Colored object listings:
Start of Block
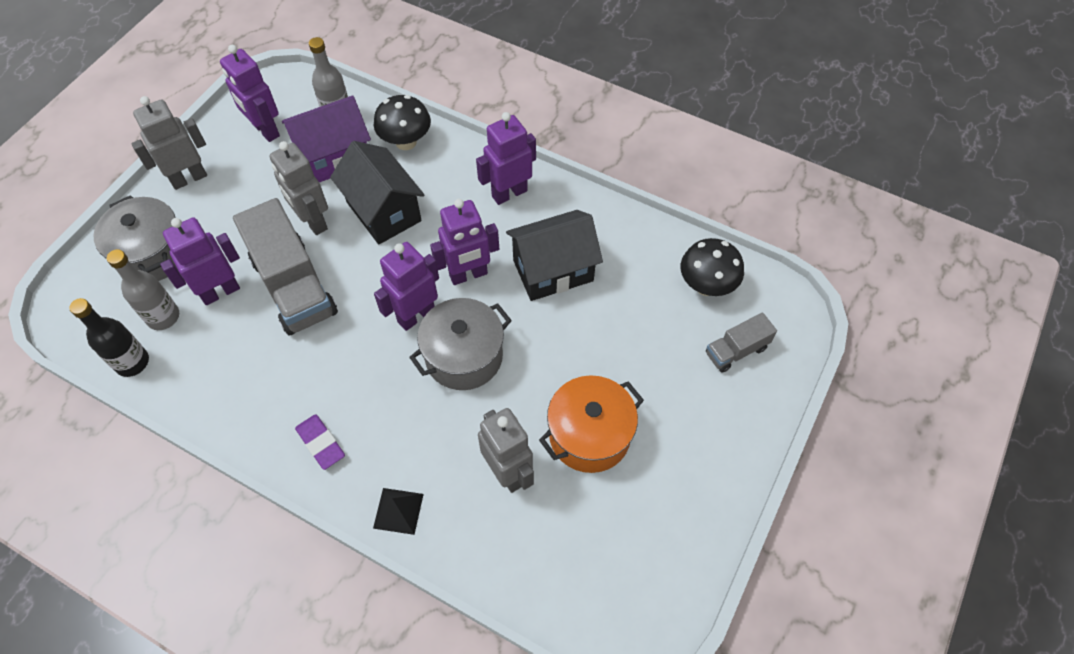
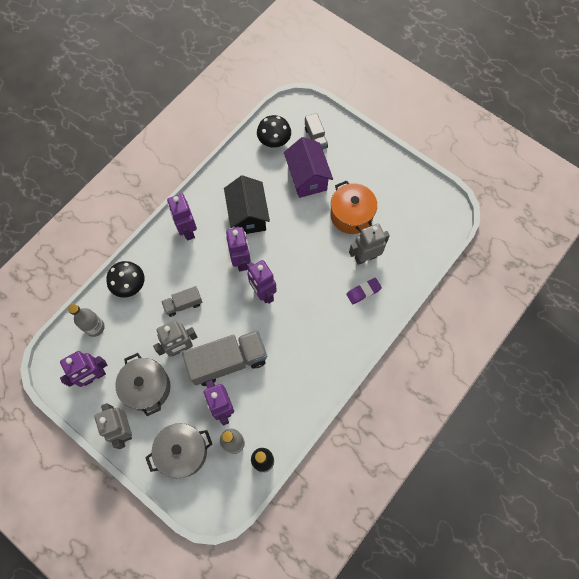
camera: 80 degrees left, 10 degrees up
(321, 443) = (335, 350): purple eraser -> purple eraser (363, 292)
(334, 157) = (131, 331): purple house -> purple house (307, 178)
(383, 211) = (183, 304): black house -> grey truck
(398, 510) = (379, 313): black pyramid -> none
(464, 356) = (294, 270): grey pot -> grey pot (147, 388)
End of Block
Start of Block
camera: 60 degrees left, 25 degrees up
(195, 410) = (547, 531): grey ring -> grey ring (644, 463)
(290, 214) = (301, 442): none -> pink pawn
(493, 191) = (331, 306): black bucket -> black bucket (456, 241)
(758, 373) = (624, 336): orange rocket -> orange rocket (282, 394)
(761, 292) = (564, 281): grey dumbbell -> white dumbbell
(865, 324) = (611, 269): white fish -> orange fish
End of Block
Task instructions:
Find the word "house" in the entries above, then copy each line that holds it.

Solution to the problem:
(334, 157) = (131, 331): purple house -> purple house (307, 178)
(383, 211) = (183, 304): black house -> grey truck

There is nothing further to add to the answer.